[Revision comparison data]
BEGIN
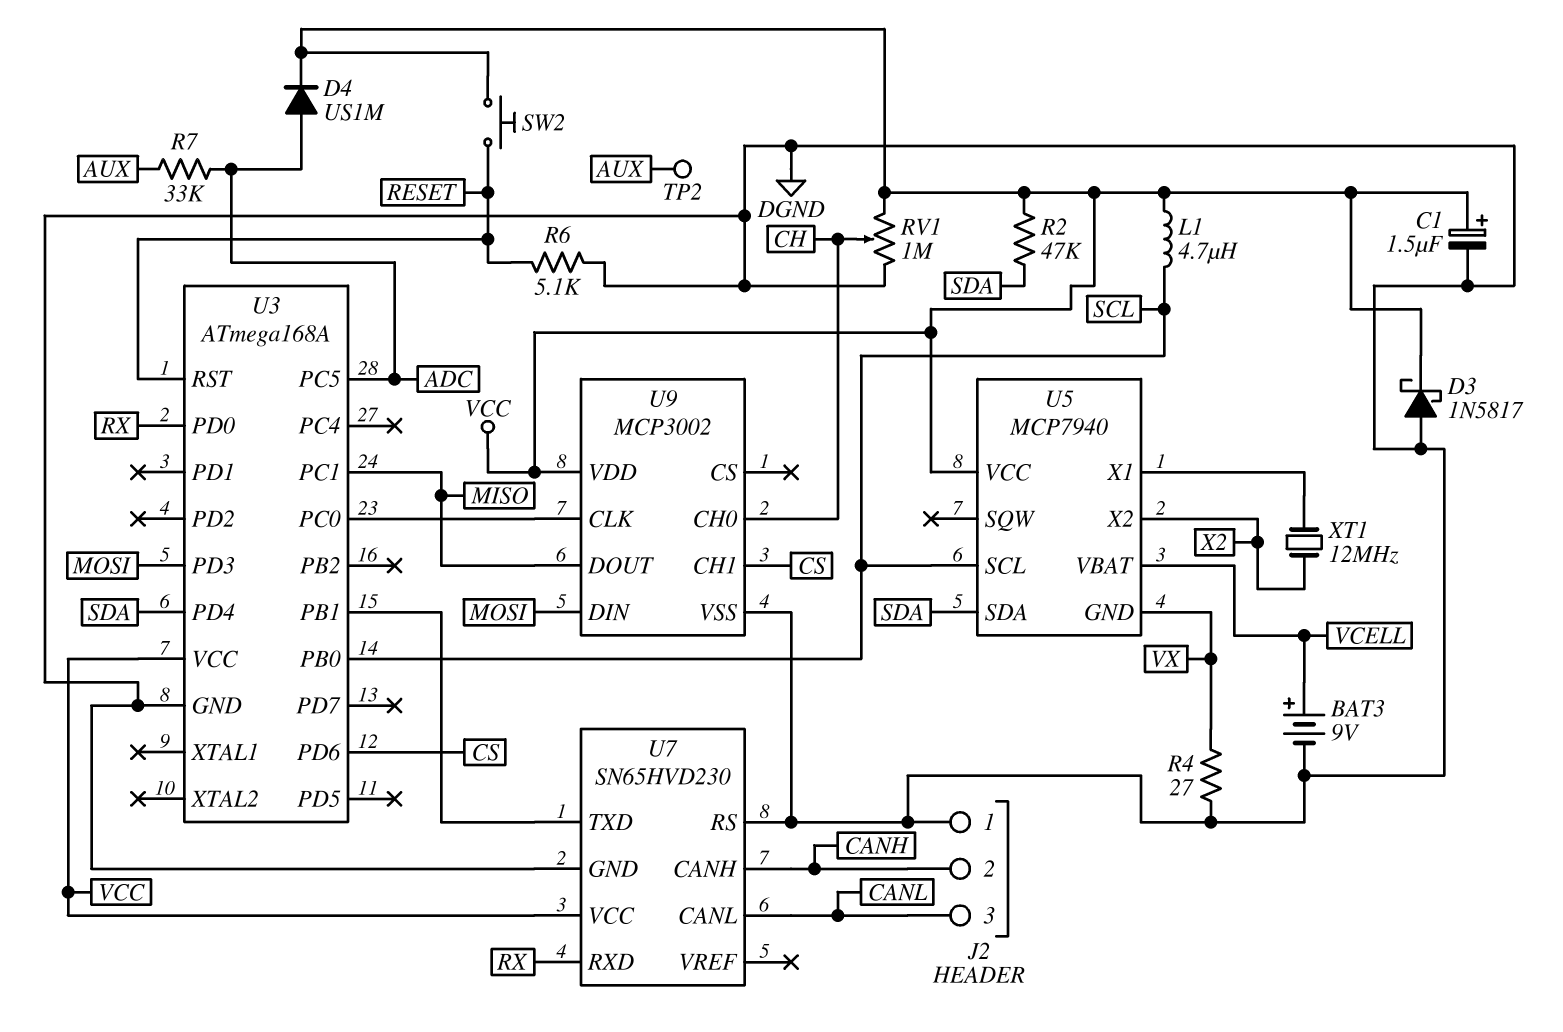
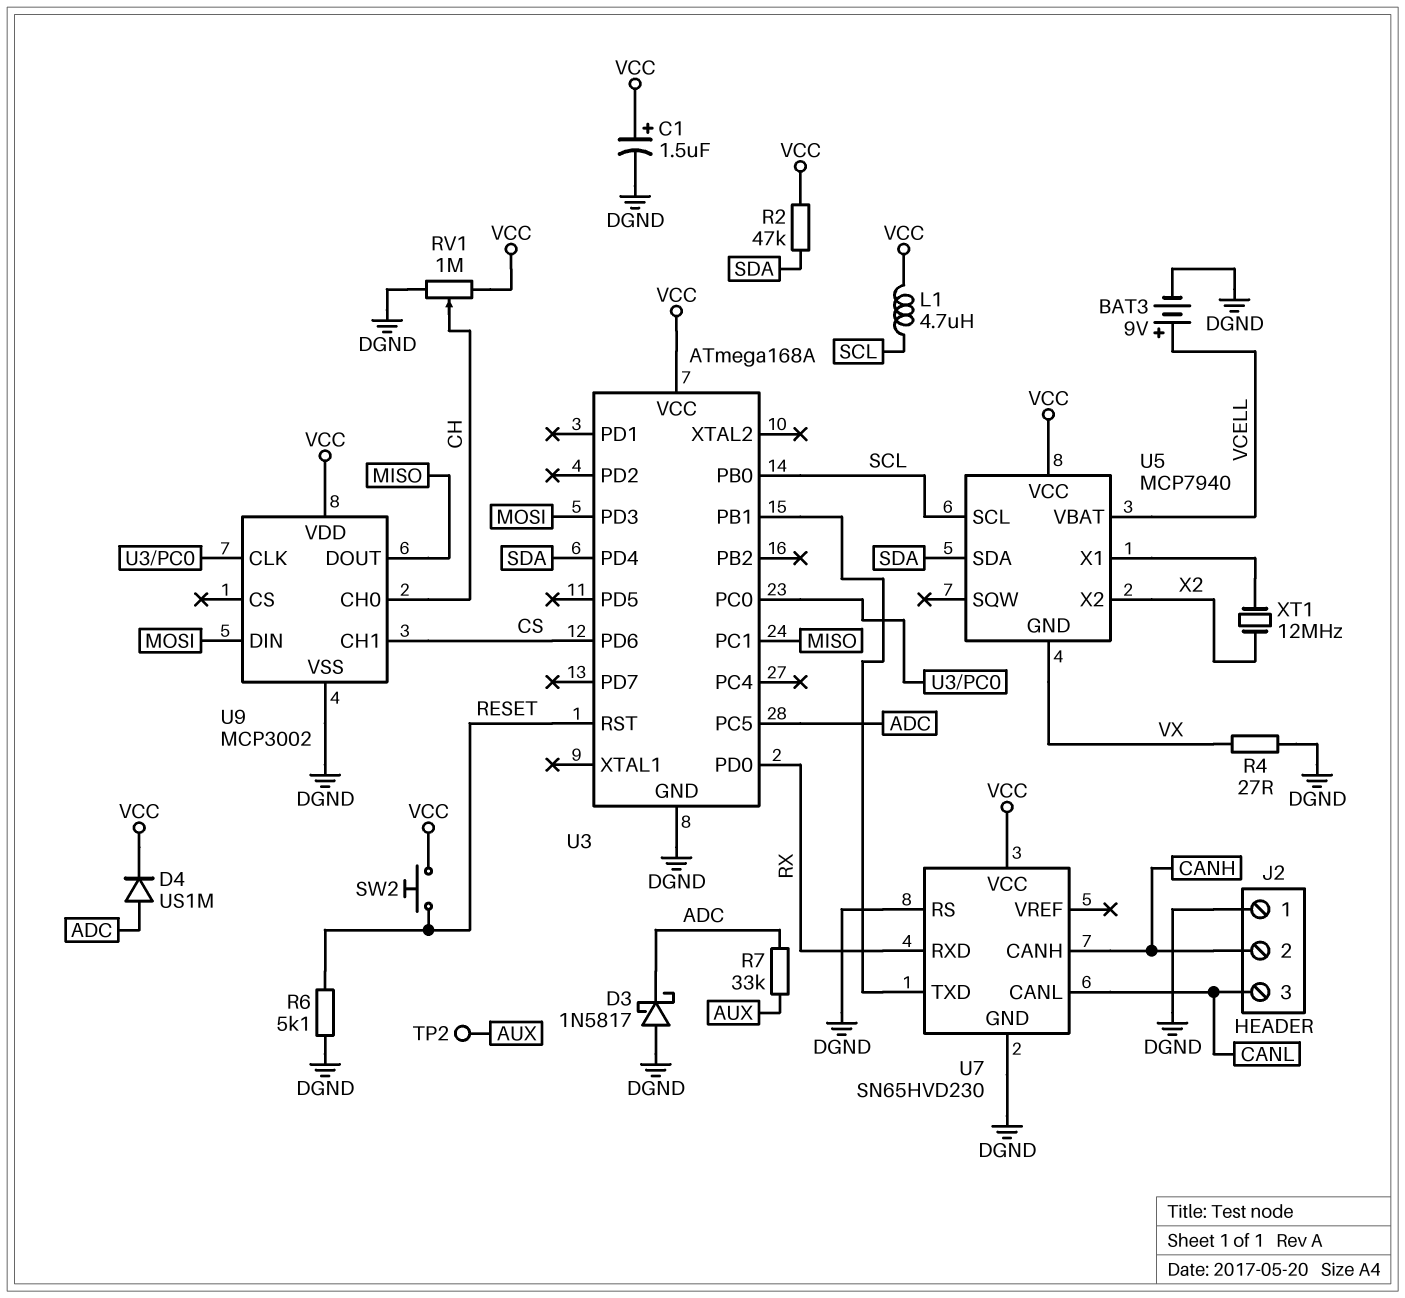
D3: schottky 1N5817 (A DGND, K VCC) -> schottky 1N5817 (A DGND, K ADC)

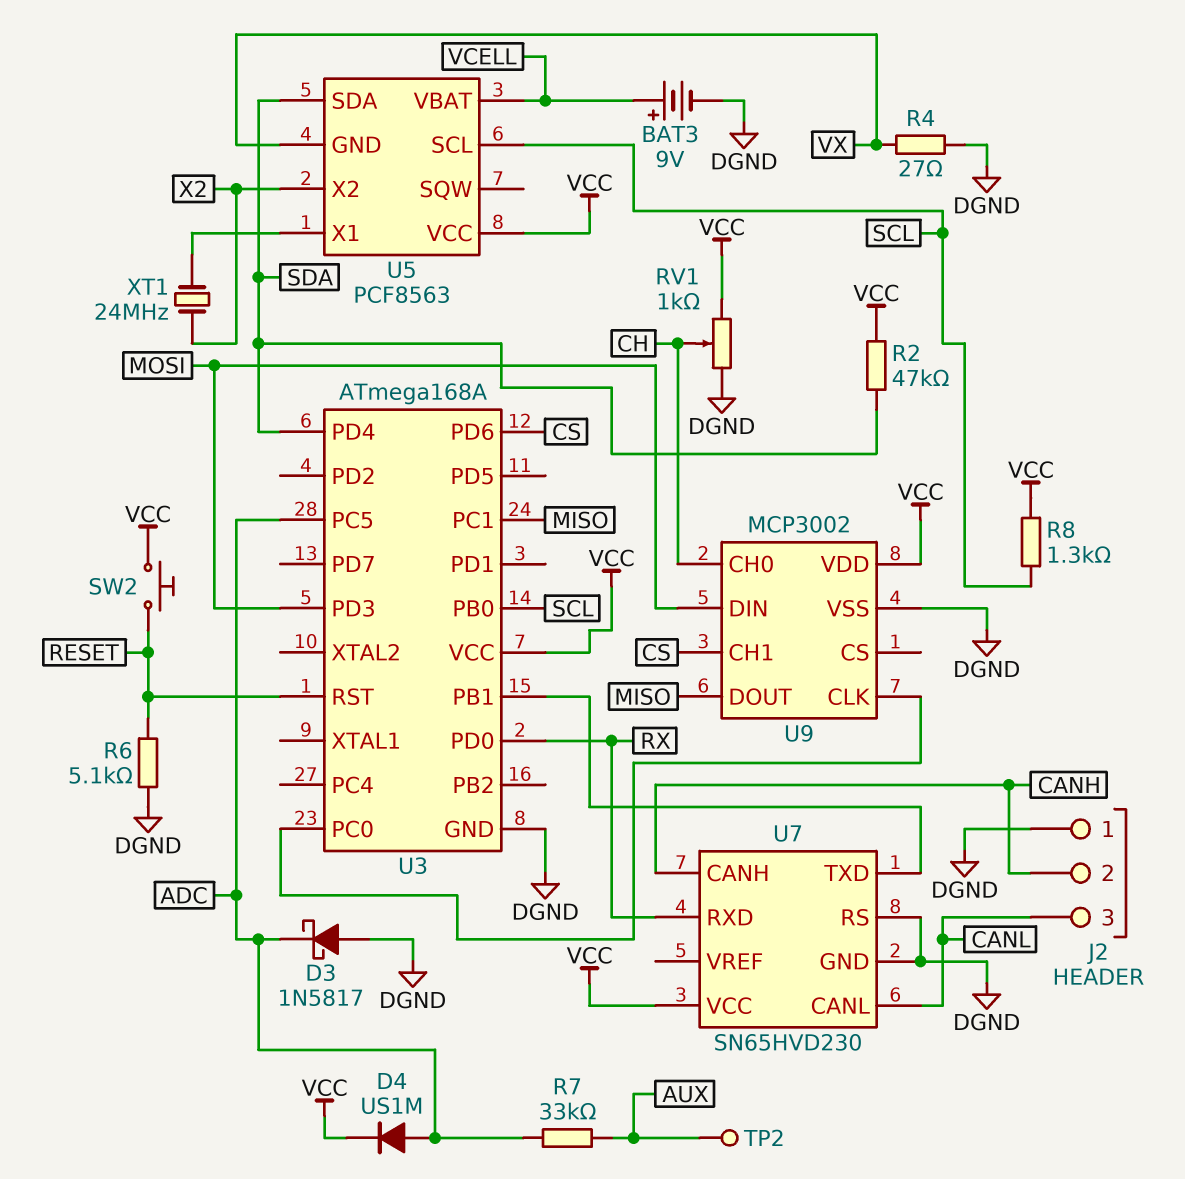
C1: 1.5uF (plus VCC, minus DGND) -> none
L1: 4.7uH (SCL, VCC) -> none
R8: none -> 1.3k (SCL, VCC)
RV1: 1M (DGND, VCC, wiper CH) -> 1k (DGND, VCC, wiper CH)
U5: MCP7940 -> PCF8563
XT1: 12MHz (U5/X1, X2) -> 24MHz (U5/X1, X2)

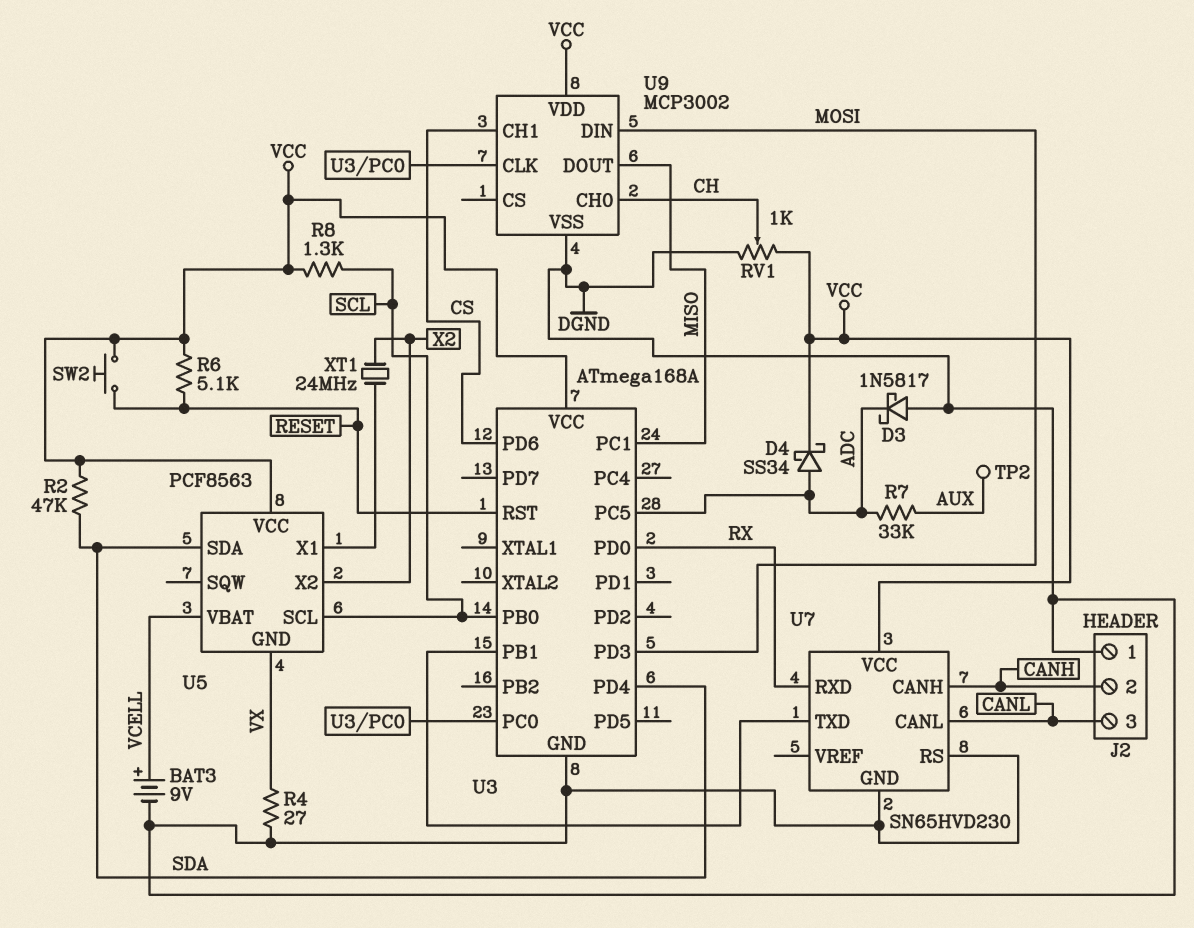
D4: diode US1M (A ADC, K VCC) -> schottky SS34 (A ADC, K VCC)
R6: 5.1k (DGND, RESET) -> 5.1k (RESET, VCC)

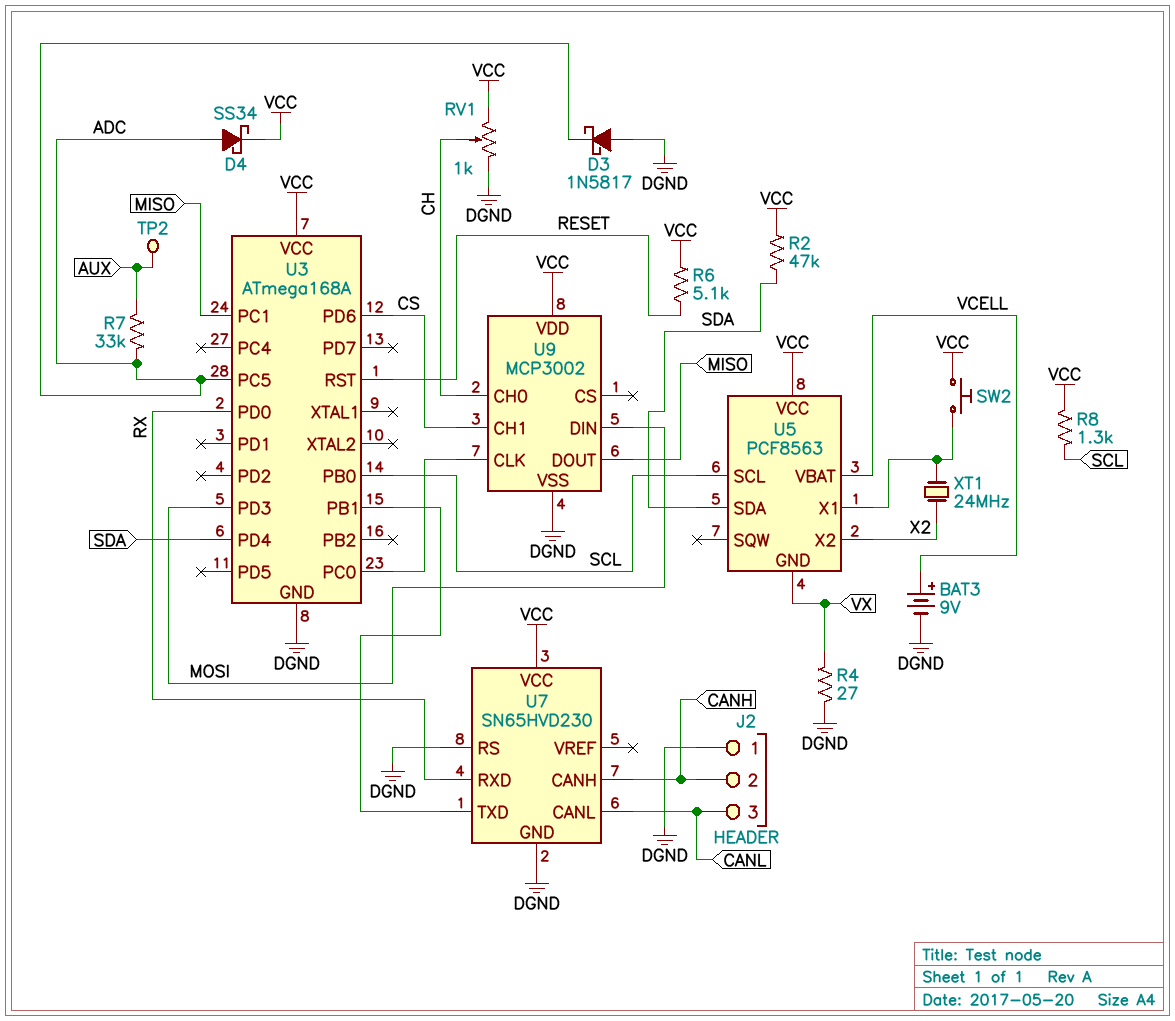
SW2: button (RESET, VCC) -> button (U5/X1, VCC)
END
Beginning with the line where "C1: 1.5uF (plus VCC, minus DGND) -> none" appears, transcribe the records above word for word through their last line, and include no pictures.

C1: 1.5uF (plus VCC, minus DGND) -> none
L1: 4.7uH (SCL, VCC) -> none
R8: none -> 1.3k (SCL, VCC)
RV1: 1M (DGND, VCC, wiper CH) -> 1k (DGND, VCC, wiper CH)
U5: MCP7940 -> PCF8563
XT1: 12MHz (U5/X1, X2) -> 24MHz (U5/X1, X2)

D4: diode US1M (A ADC, K VCC) -> schottky SS34 (A ADC, K VCC)
R6: 5.1k (DGND, RESET) -> 5.1k (RESET, VCC)

SW2: button (RESET, VCC) -> button (U5/X1, VCC)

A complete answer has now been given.